▶ _What you have to do_:
Set down every record below exactly as it stands, with the pictures omitted.

(Beginning of Input data)

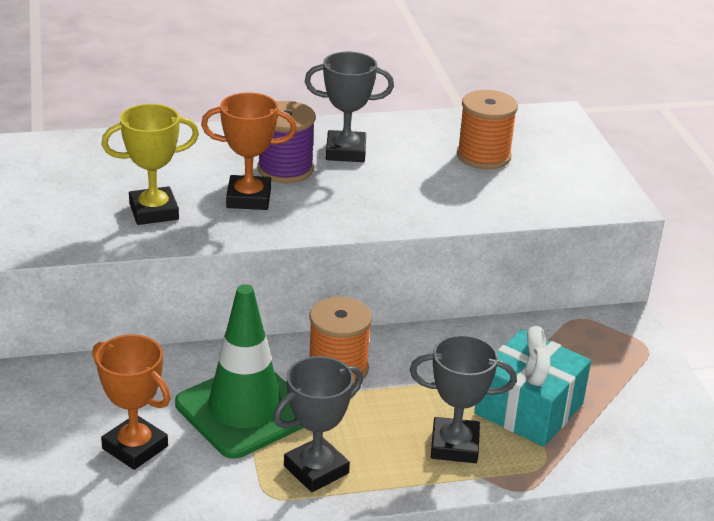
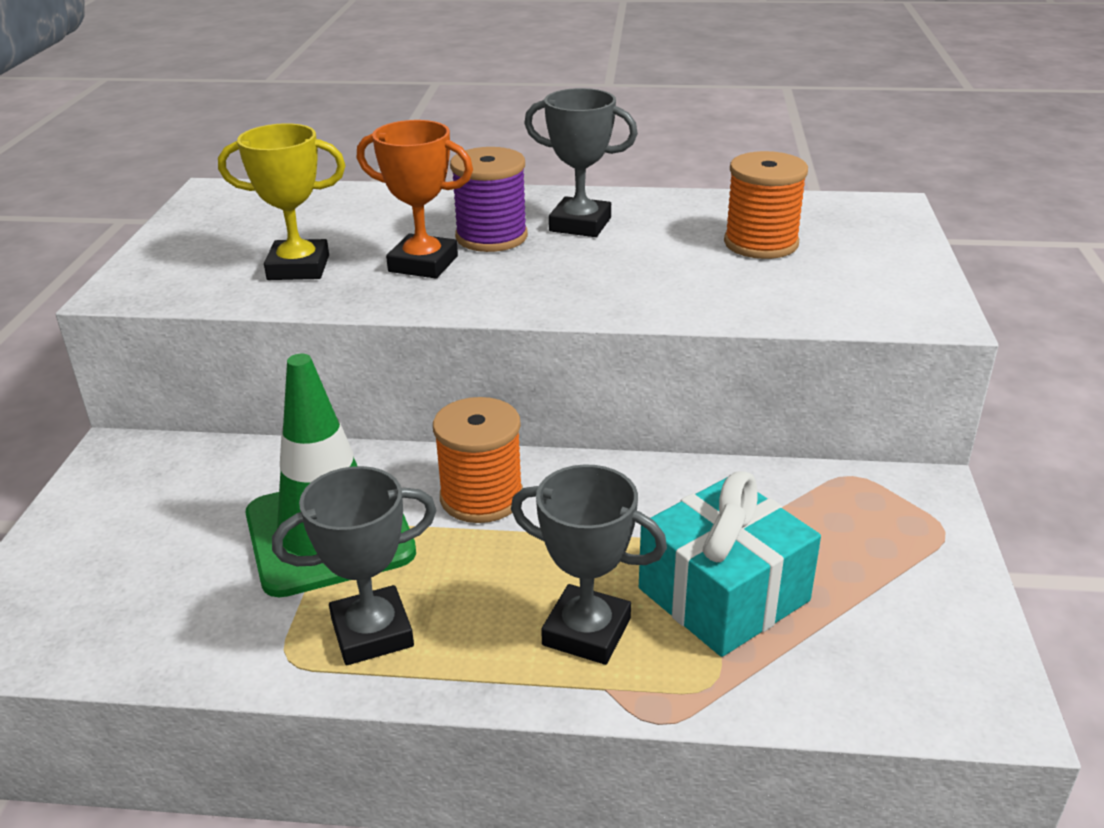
camera: 20 degrees right, 0 degrees up
orange trophy [92,334,171,470] -> none

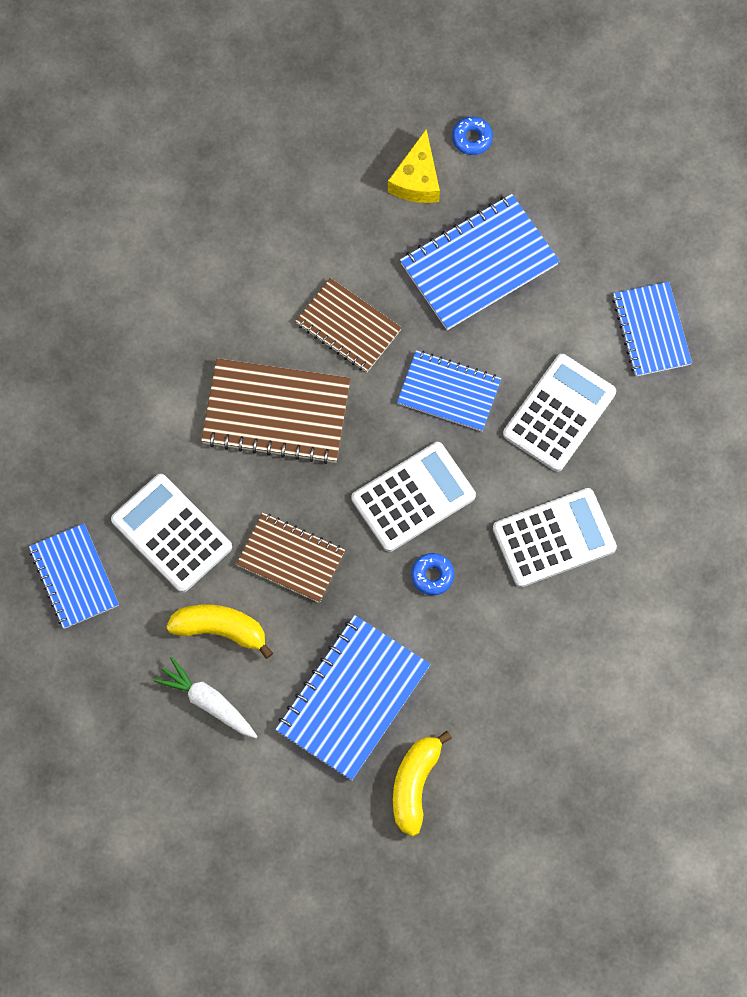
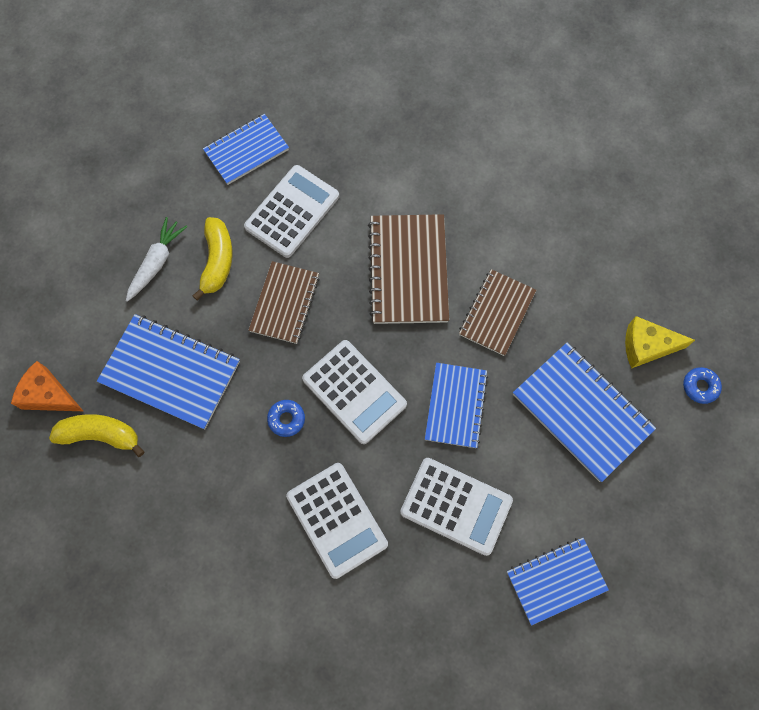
camera: 80 degrees right, 0 degrees up
none -> orange cheese [11,361,83,411]

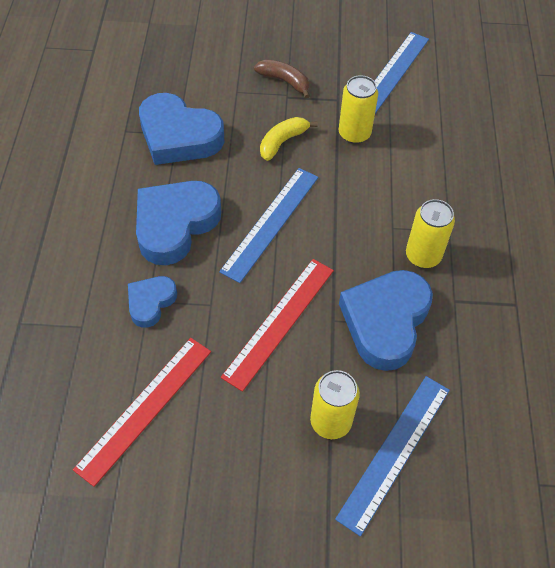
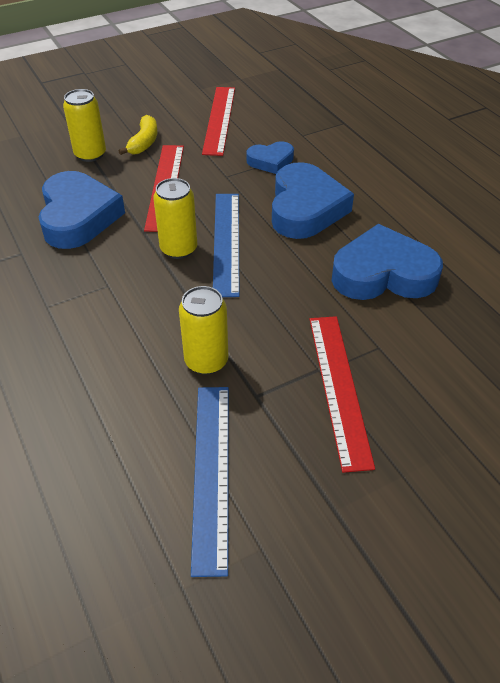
camera: 150 degrees right, 10 degrees down
blue heart [128,276,177,328] -> blue heart turned 75 degrees clockwise [247,141,294,174]
brown banana [254,59,310,99] -> red ruler [310,316,375,473]
yellow banana [260,117,318,161] -> yellow banana moved to [118,115,157,155]
blue ruler [335,376,450,537] -> none
yellow can [406,199,455,268] -> yellow can moved to [153,178,197,259]

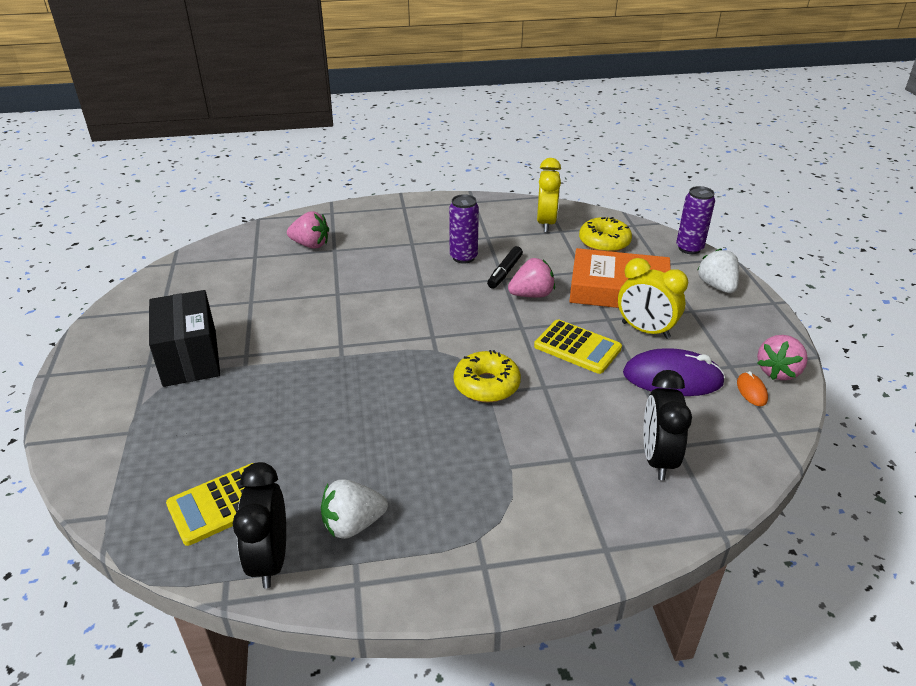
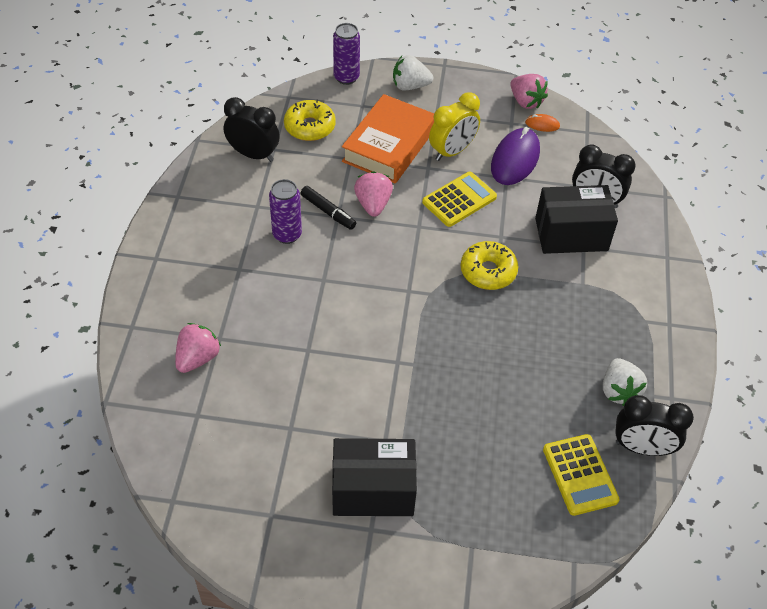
camera: 75 degrees left, 15 degrees up
yellow clock [537,158,561,232] -> black clock [224,97,280,162]
none -> black box [535,185,618,254]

(End of Input data)

▶ _Response below_:
camera: 20 degrees right, 0 degrees up
orange trophy [92,334,171,470] -> none

camera: 80 degrees right, 0 degrees up
none -> orange cheese [11,361,83,411]

camera: 150 degrees right, 10 degrees down
blue heart [128,276,177,328] -> blue heart turned 75 degrees clockwise [247,141,294,174]
brown banana [254,59,310,99] -> red ruler [310,316,375,473]
yellow banana [260,117,318,161] -> yellow banana moved to [118,115,157,155]
blue ruler [335,376,450,537] -> none
yellow can [406,199,455,268] -> yellow can moved to [153,178,197,259]

camera: 75 degrees left, 15 degrees up
yellow clock [537,158,561,232] -> black clock [224,97,280,162]
none -> black box [535,185,618,254]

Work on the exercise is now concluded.